--- START ---

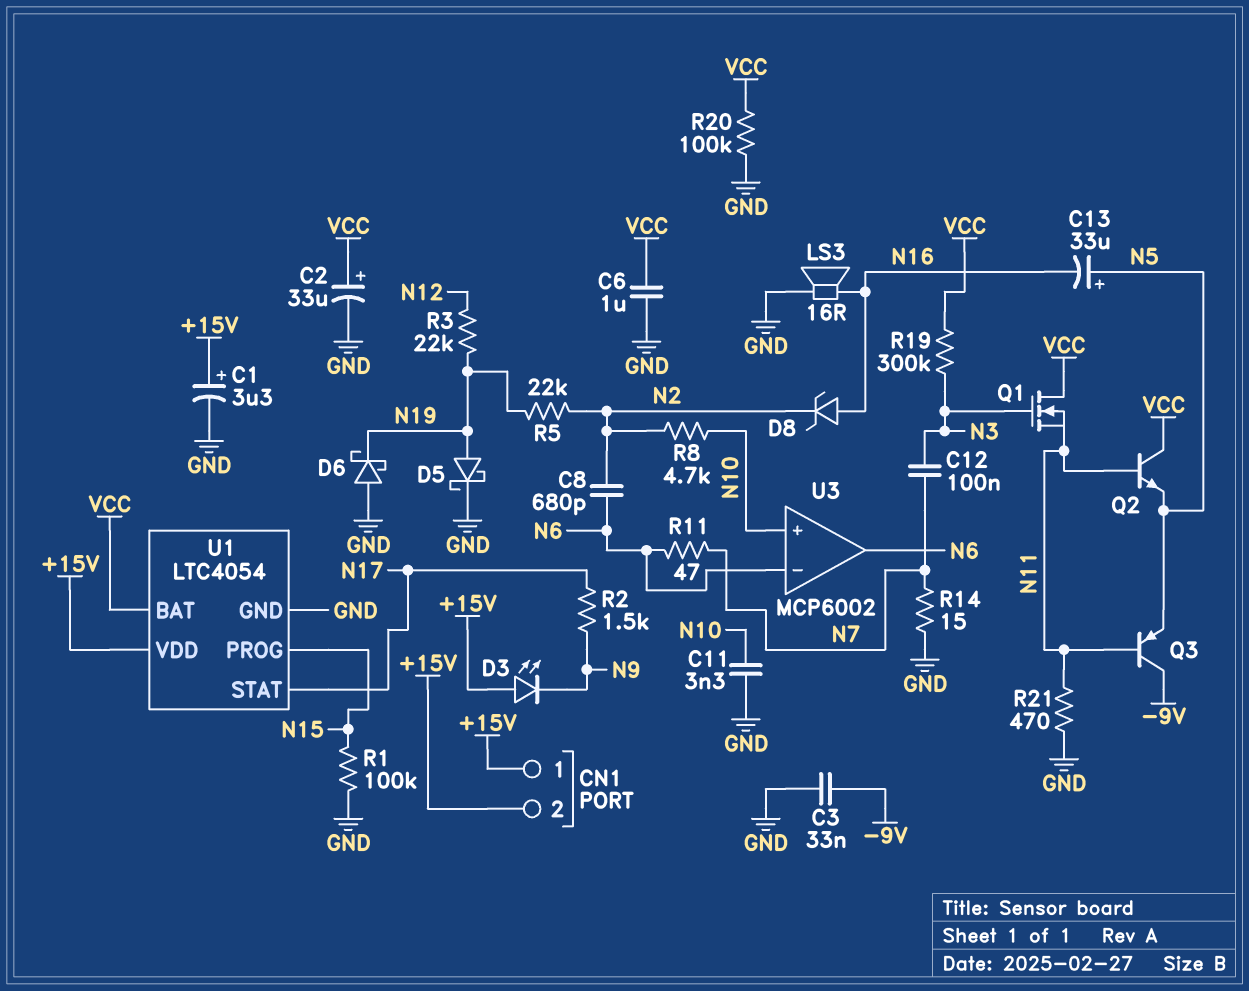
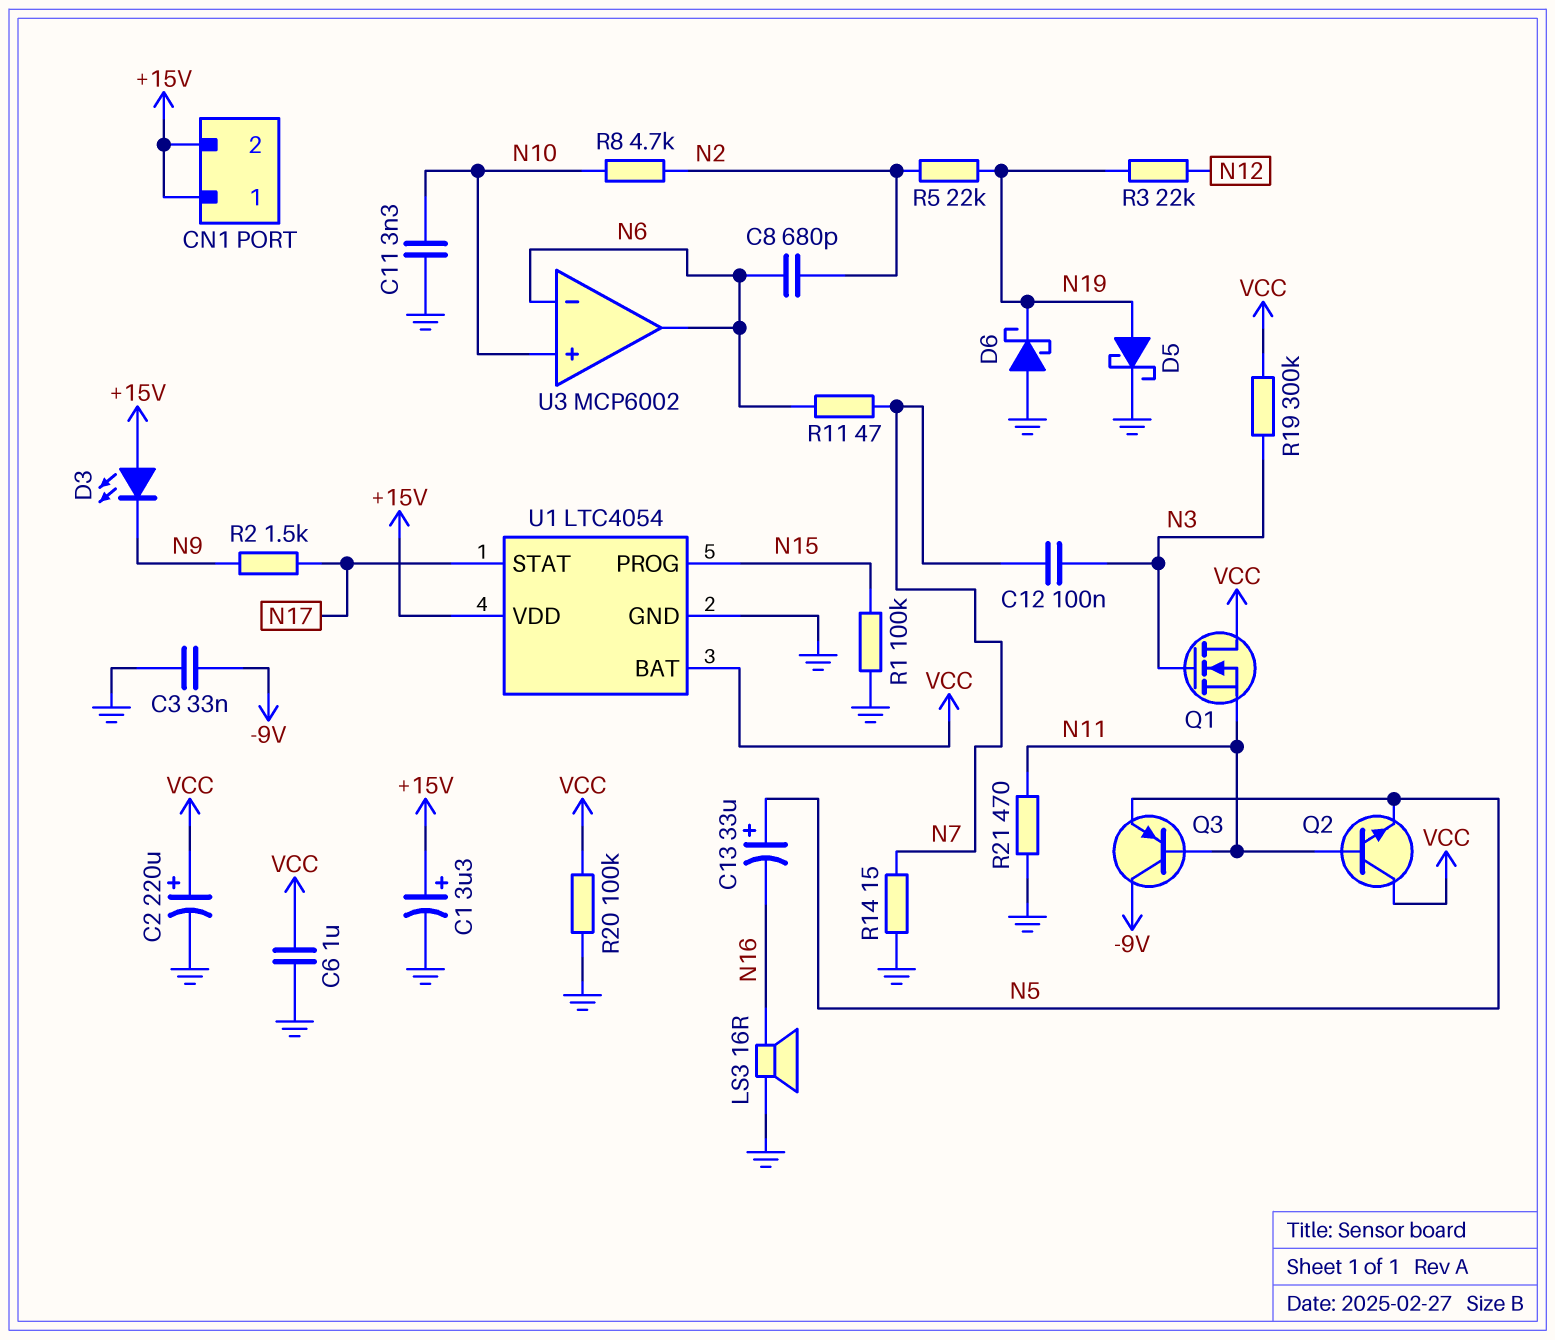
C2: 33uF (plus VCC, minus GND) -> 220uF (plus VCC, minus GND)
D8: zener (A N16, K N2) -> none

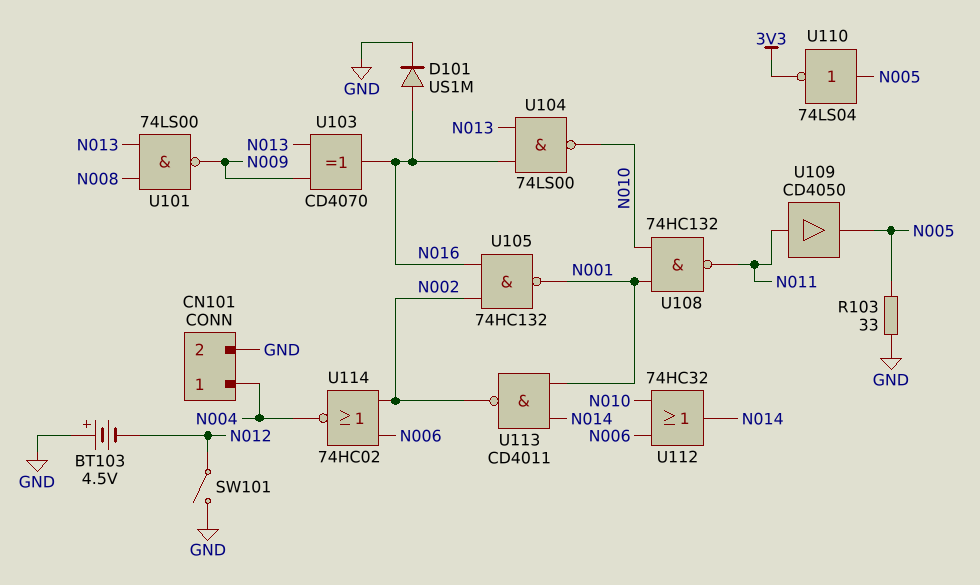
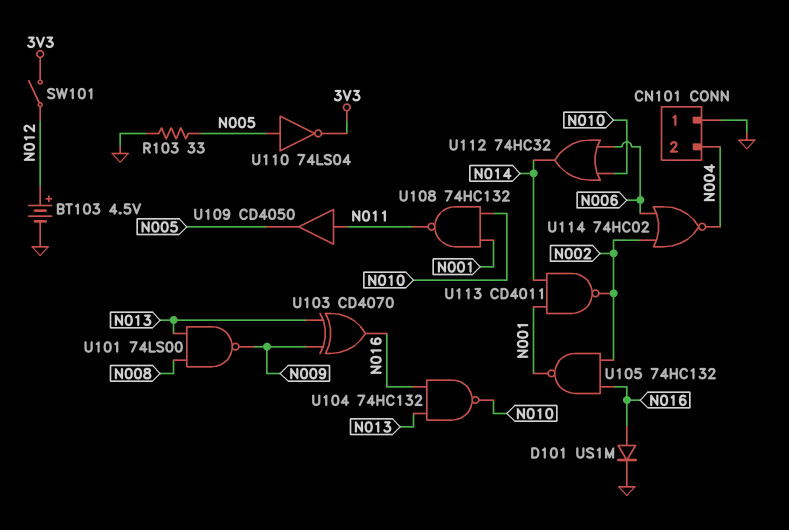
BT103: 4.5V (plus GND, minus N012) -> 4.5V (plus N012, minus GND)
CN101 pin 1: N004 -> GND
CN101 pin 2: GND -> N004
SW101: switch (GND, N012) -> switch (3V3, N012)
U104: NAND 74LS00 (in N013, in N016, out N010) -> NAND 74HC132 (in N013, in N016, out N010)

--- END ---

The data should be printed again unchanged; leave its pictures out.

C2: 33uF (plus VCC, minus GND) -> 220uF (plus VCC, minus GND)
D8: zener (A N16, K N2) -> none

BT103: 4.5V (plus GND, minus N012) -> 4.5V (plus N012, minus GND)
CN101 pin 1: N004 -> GND
CN101 pin 2: GND -> N004
SW101: switch (GND, N012) -> switch (3V3, N012)
U104: NAND 74LS00 (in N013, in N016, out N010) -> NAND 74HC132 (in N013, in N016, out N010)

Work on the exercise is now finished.